» **WHAT TO DO**
Scan the entries below for the word "schottky". Copy each line that has it.

BEGIN EXCERPTED DATA

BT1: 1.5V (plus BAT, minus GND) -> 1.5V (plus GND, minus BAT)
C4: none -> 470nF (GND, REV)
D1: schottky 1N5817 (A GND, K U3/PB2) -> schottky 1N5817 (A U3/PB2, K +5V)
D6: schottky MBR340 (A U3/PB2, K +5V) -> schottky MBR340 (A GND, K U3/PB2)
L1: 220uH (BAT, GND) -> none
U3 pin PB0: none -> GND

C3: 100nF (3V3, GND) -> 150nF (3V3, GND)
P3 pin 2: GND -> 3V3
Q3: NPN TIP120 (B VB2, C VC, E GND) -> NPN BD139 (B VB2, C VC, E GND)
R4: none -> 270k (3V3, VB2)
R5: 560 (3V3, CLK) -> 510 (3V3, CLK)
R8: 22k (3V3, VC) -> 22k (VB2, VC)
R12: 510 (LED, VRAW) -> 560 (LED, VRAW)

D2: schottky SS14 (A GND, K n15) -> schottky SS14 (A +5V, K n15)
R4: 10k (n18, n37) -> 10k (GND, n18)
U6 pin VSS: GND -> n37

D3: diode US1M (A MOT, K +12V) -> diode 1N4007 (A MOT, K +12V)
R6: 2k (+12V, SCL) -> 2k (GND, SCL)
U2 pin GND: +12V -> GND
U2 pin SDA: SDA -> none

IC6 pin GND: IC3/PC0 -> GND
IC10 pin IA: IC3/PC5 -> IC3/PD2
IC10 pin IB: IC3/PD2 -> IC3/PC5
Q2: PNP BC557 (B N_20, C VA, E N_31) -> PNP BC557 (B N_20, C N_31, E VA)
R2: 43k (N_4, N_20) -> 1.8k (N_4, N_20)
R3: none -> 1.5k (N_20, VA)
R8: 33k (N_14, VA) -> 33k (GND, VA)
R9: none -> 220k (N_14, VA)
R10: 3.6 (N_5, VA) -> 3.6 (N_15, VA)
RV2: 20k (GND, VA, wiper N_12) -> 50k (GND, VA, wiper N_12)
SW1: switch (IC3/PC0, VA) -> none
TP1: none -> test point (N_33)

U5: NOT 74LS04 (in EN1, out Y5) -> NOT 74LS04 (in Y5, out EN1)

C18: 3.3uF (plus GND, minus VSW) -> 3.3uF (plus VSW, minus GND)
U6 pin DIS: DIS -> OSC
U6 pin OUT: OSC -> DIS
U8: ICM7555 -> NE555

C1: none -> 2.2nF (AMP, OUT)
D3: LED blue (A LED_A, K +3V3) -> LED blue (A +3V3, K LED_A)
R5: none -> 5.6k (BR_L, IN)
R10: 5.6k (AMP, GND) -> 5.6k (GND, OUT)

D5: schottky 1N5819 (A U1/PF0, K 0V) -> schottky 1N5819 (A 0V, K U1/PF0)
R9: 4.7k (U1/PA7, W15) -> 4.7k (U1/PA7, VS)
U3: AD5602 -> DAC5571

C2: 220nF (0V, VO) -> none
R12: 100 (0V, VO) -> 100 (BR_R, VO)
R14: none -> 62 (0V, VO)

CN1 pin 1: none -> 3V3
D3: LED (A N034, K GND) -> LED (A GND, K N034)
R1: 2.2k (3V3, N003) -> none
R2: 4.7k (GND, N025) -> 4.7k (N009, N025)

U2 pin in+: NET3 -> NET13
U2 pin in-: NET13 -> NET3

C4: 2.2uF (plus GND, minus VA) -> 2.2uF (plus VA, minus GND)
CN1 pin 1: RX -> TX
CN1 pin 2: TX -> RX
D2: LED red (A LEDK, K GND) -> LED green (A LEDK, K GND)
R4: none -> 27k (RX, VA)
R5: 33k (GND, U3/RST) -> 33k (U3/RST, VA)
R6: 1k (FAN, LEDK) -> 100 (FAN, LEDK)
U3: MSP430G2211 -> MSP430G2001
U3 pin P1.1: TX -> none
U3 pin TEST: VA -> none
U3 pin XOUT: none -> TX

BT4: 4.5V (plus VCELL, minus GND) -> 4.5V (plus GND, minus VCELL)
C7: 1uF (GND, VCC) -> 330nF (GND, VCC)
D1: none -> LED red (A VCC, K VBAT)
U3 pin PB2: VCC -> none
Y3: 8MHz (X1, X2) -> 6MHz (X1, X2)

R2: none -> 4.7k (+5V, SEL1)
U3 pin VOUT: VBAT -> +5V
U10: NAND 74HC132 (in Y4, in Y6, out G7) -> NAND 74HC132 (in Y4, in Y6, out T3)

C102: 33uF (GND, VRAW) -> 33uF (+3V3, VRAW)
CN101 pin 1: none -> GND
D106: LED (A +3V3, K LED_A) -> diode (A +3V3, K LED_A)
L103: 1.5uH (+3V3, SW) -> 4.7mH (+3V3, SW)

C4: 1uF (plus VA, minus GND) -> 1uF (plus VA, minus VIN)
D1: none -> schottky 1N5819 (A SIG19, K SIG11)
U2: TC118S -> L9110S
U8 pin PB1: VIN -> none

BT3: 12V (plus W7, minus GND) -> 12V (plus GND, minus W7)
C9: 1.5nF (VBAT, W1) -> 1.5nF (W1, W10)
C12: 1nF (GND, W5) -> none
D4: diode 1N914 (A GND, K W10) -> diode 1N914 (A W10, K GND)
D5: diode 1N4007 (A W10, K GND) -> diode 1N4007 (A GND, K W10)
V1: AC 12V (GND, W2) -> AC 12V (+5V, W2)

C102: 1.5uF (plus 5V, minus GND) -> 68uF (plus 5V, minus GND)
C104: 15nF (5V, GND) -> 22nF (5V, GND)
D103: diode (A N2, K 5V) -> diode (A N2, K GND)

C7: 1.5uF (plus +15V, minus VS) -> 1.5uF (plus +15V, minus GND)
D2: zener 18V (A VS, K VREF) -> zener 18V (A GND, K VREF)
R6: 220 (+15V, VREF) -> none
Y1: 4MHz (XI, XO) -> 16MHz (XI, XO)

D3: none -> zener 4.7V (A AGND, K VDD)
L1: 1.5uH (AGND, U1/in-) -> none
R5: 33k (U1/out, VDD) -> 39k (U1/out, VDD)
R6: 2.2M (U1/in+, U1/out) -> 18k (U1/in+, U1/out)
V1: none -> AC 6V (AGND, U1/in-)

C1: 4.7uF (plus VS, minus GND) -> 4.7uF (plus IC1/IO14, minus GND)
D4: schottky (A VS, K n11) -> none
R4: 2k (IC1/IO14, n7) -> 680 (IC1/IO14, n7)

END EXCERPTED DATA

» **RESULT BELOW**
D1: schottky 1N5817 (A GND, K U3/PB2) -> schottky 1N5817 (A U3/PB2, K +5V)
D6: schottky MBR340 (A U3/PB2, K +5V) -> schottky MBR340 (A GND, K U3/PB2)
D2: schottky SS14 (A GND, K n15) -> schottky SS14 (A +5V, K n15)
D5: schottky 1N5819 (A U1/PF0, K 0V) -> schottky 1N5819 (A 0V, K U1/PF0)
D1: none -> schottky 1N5819 (A SIG19, K SIG11)
D4: schottky (A VS, K n11) -> none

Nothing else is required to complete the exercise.